[Information supplied]

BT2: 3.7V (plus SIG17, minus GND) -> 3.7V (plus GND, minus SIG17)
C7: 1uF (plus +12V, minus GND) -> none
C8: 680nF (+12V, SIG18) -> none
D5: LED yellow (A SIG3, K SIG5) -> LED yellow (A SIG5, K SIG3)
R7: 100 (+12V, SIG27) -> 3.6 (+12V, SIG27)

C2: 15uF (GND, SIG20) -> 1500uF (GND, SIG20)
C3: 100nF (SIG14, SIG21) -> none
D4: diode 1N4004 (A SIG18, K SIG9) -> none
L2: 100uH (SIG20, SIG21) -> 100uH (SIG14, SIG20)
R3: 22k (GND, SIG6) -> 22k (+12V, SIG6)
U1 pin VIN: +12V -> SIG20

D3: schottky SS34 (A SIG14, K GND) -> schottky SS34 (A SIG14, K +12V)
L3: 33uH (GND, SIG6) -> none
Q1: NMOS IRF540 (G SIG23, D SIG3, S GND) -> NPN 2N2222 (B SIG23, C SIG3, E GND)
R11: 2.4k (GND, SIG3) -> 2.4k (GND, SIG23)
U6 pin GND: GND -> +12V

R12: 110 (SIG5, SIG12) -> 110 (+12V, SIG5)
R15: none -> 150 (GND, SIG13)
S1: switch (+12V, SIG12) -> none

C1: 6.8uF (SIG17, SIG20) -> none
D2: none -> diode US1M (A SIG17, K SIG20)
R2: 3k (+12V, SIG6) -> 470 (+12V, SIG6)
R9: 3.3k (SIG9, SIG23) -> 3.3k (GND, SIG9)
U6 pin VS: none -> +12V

* * *

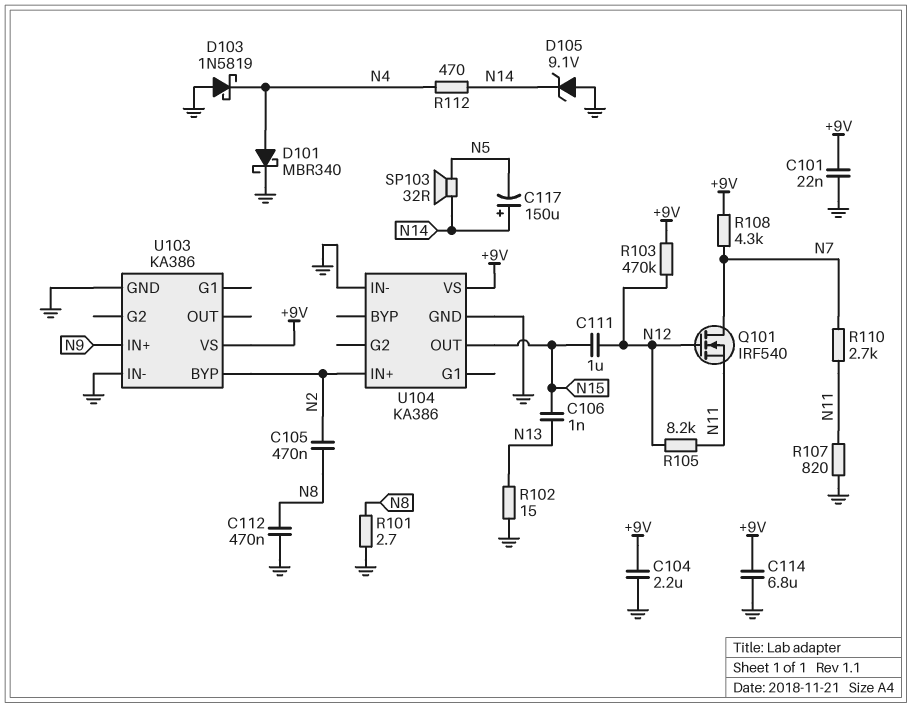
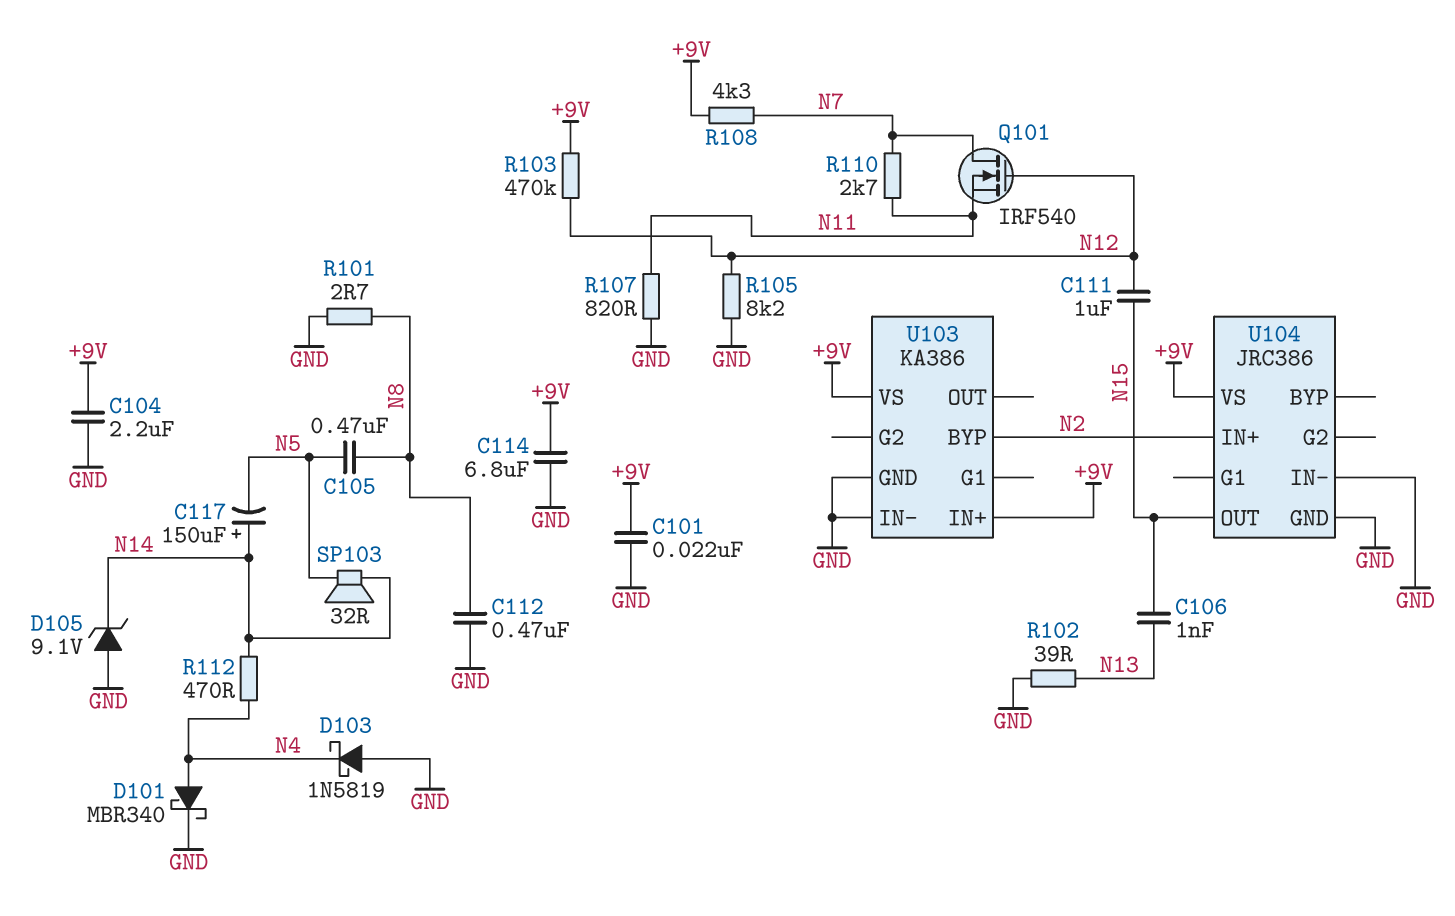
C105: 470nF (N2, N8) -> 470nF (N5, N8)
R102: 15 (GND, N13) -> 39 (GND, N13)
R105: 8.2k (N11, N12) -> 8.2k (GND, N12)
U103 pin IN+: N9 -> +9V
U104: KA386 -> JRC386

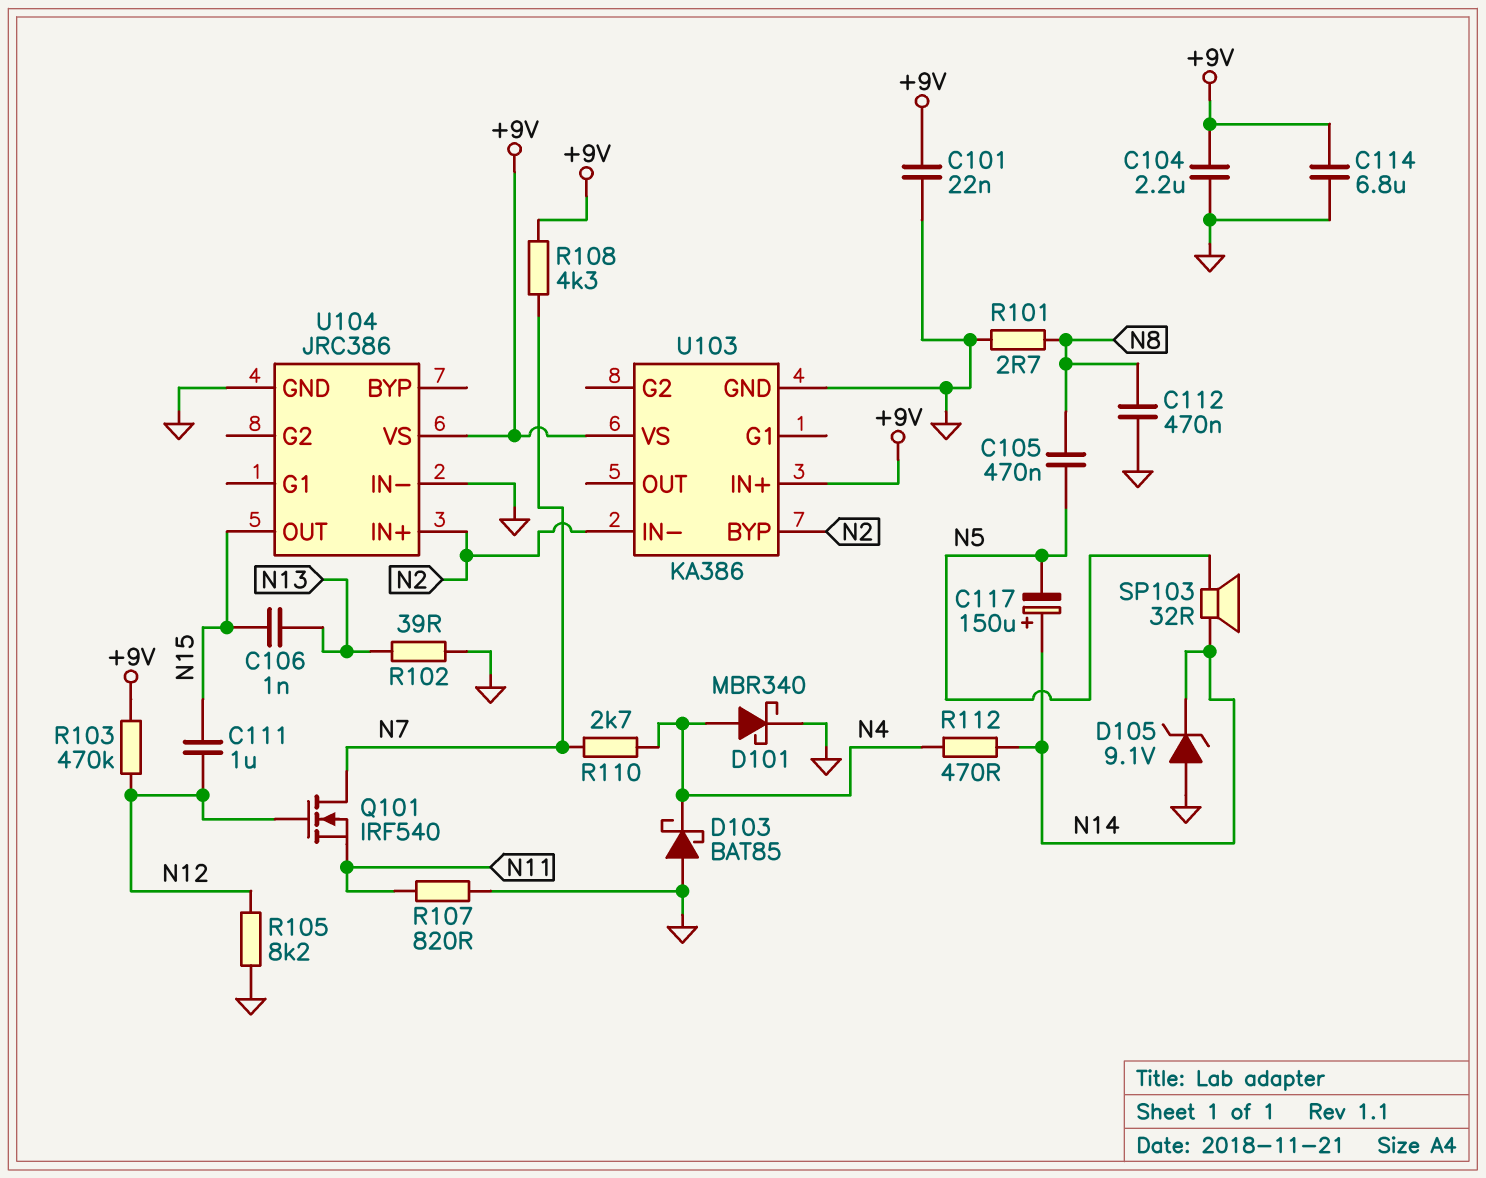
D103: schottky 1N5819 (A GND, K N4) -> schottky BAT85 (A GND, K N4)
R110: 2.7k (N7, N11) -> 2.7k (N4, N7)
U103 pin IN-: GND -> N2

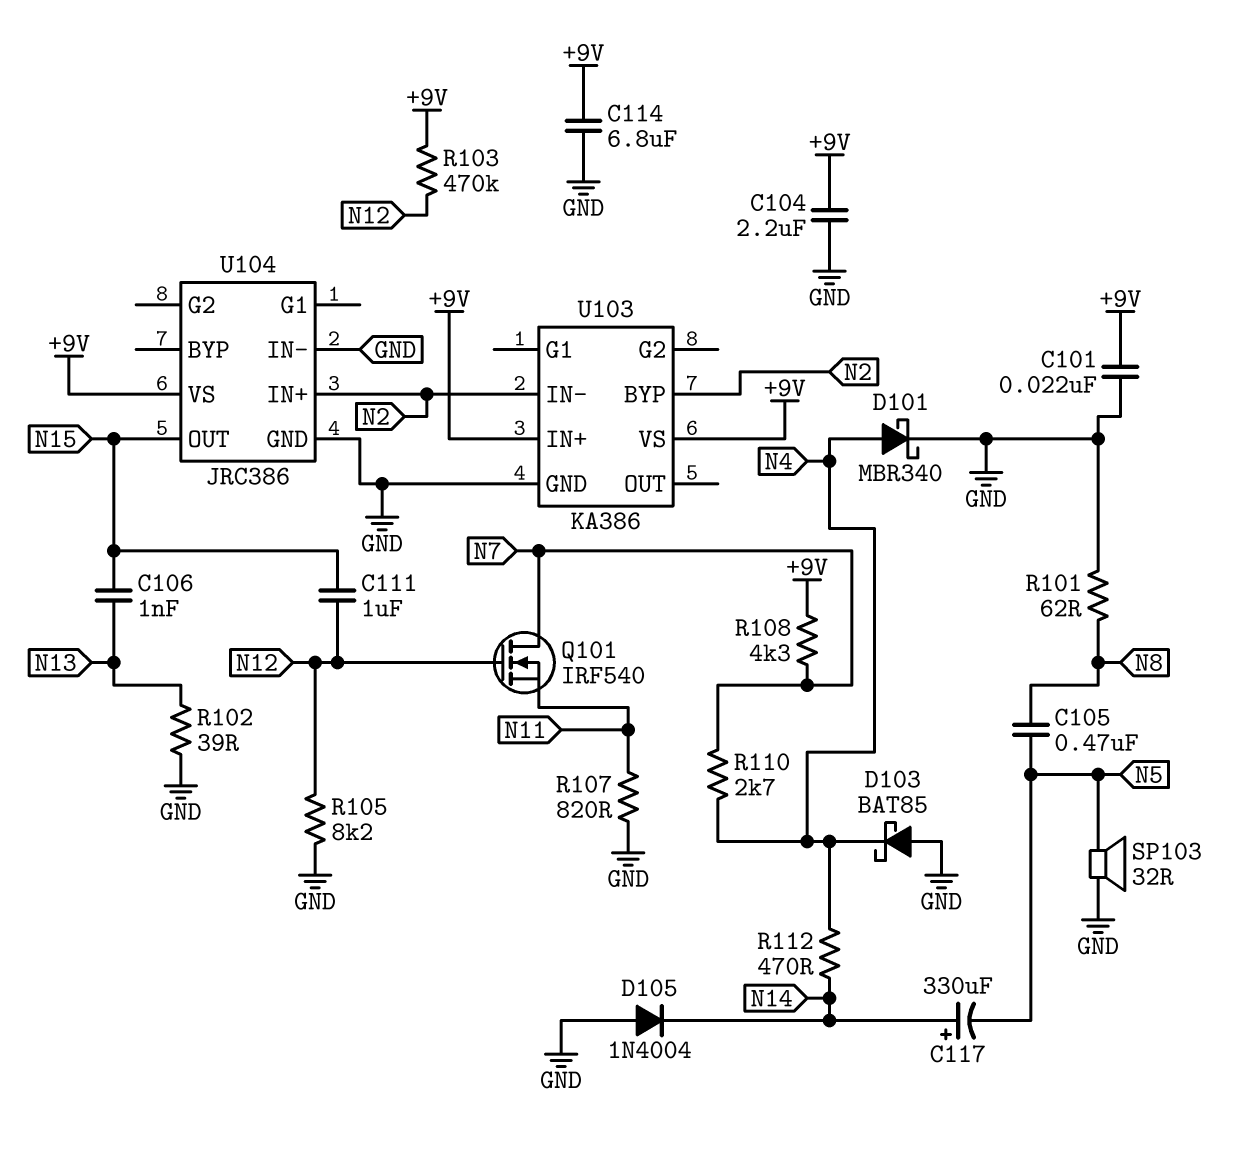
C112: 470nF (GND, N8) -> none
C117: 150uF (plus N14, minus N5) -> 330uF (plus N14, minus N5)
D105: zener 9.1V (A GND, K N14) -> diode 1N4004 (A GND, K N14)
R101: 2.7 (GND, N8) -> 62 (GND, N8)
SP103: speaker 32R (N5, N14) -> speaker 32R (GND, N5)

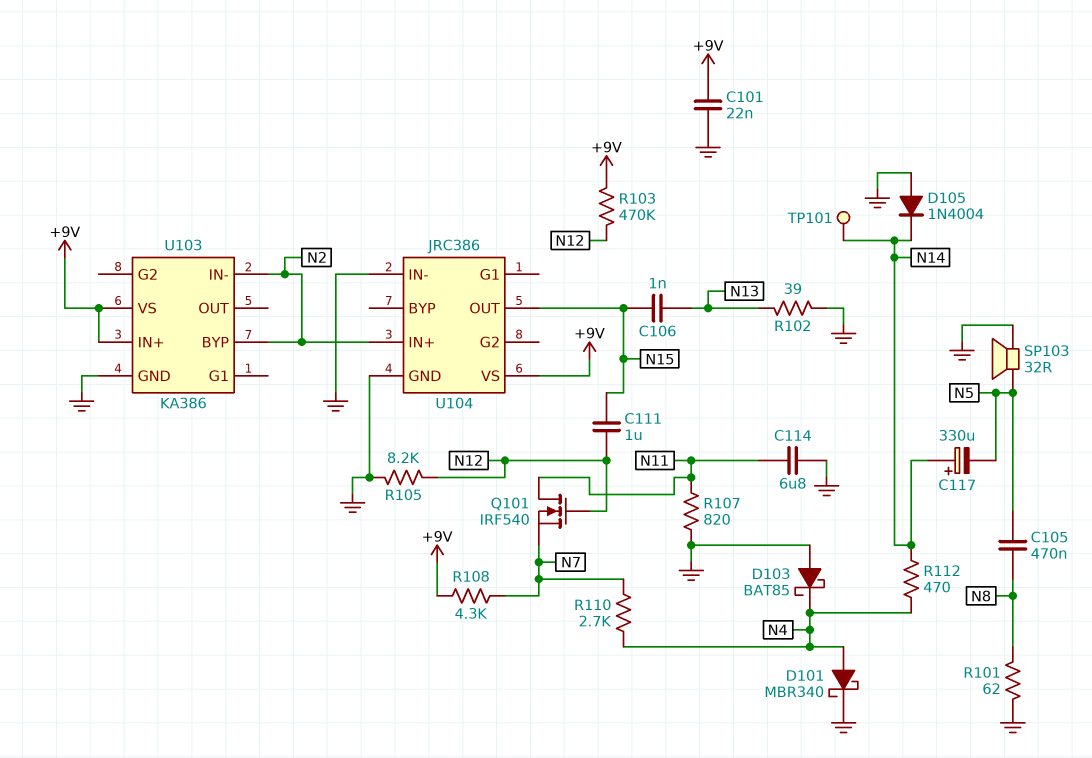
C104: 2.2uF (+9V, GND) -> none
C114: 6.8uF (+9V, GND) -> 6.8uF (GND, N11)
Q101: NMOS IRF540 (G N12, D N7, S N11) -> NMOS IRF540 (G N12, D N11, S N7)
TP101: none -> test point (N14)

[Task statement] In your answer, include only the lines above starting at the line that holds "C104: 2.2uF (+9V, GND) -> none" and ending at the line that holds "TP101: none -> test point (N14)", copied exactly.

[Response to the task]
C104: 2.2uF (+9V, GND) -> none
C114: 6.8uF (+9V, GND) -> 6.8uF (GND, N11)
Q101: NMOS IRF540 (G N12, D N7, S N11) -> NMOS IRF540 (G N12, D N11, S N7)
TP101: none -> test point (N14)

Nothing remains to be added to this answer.